Segment Start: Given data

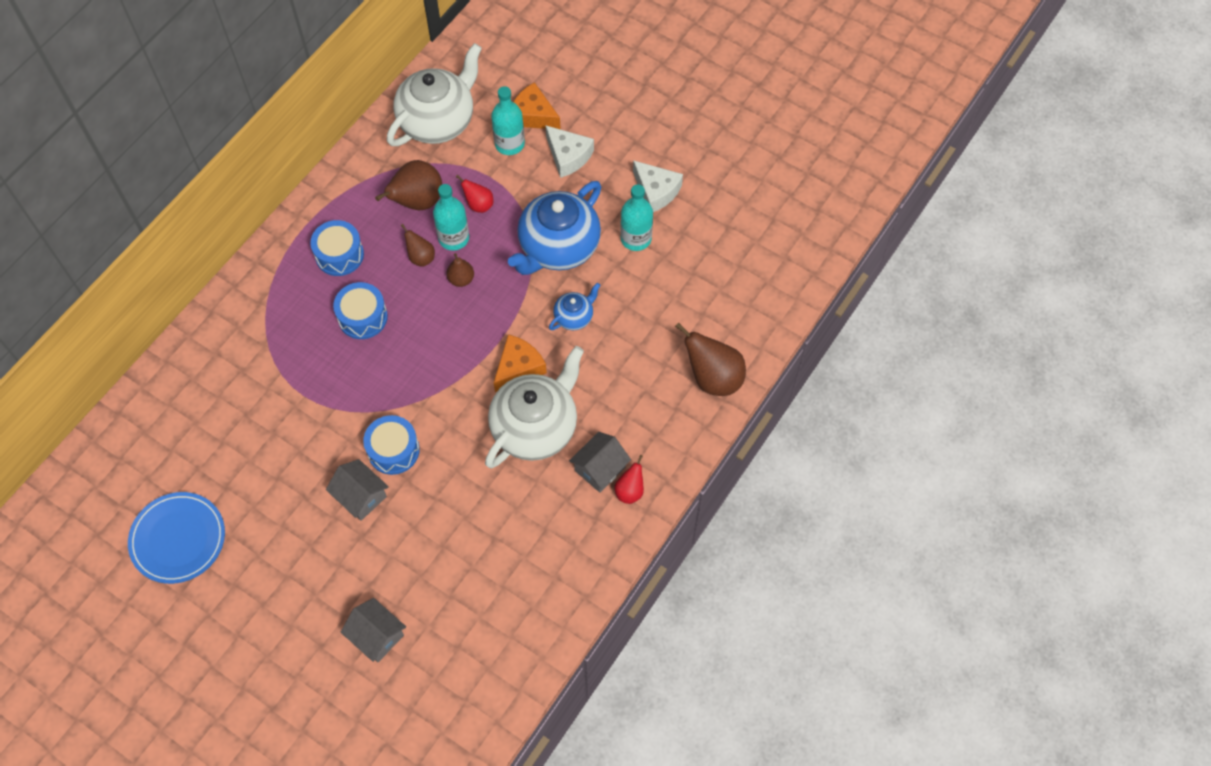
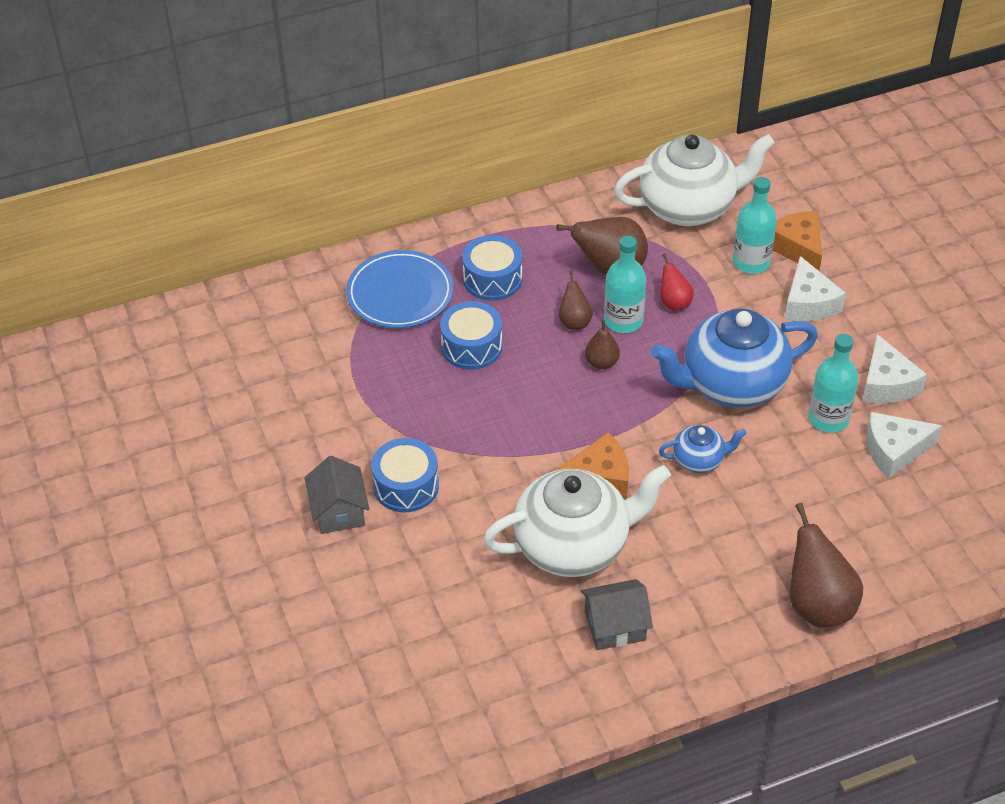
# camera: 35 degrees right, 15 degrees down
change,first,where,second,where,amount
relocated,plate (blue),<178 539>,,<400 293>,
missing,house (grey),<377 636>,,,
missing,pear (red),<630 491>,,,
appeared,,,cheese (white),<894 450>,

Segment End: Given data
Segment Start: Given data

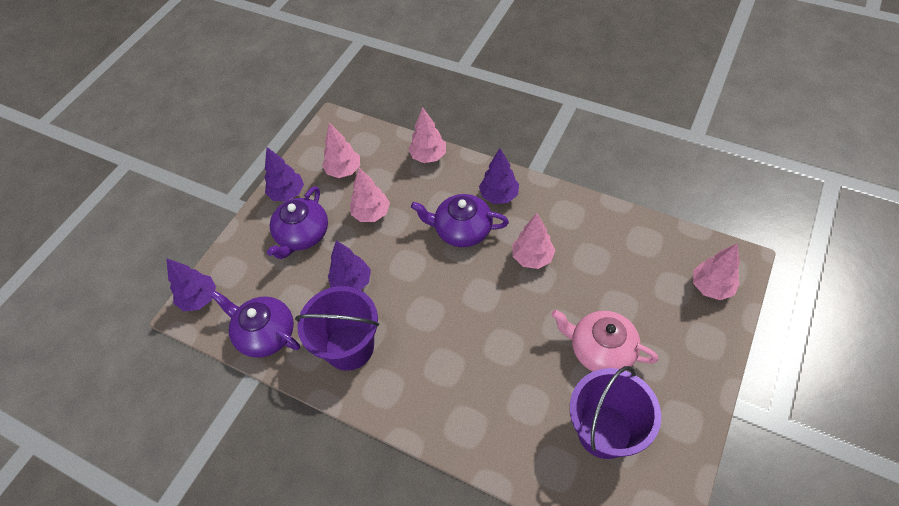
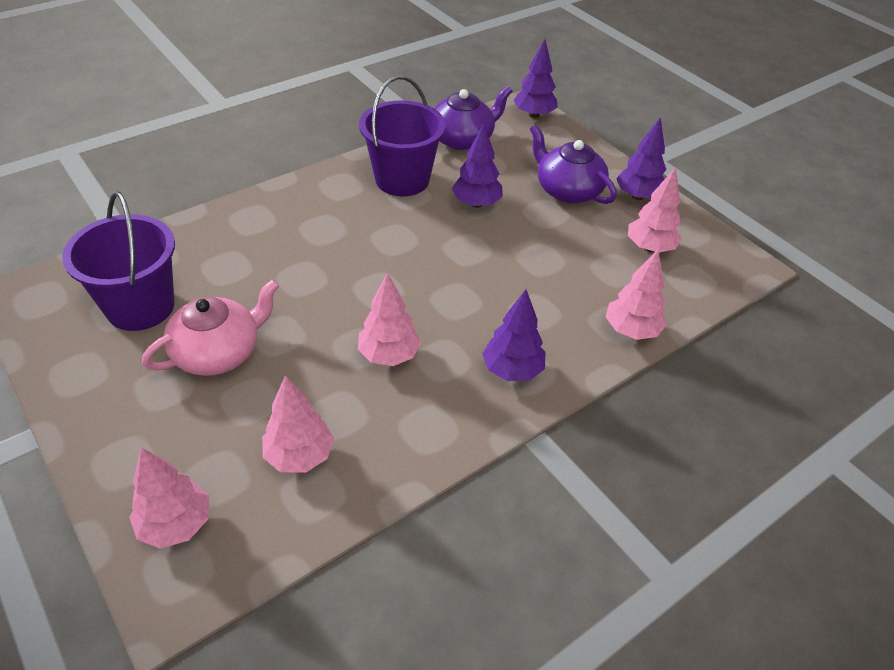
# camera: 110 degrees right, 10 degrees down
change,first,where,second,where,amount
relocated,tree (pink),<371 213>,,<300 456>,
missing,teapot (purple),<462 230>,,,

Segment End: Given data

What to work on: Show me all lines in the records that contain "right".

Result of this exercise:
# camera: 35 degrees right, 15 degrees down
# camera: 110 degrees right, 10 degrees down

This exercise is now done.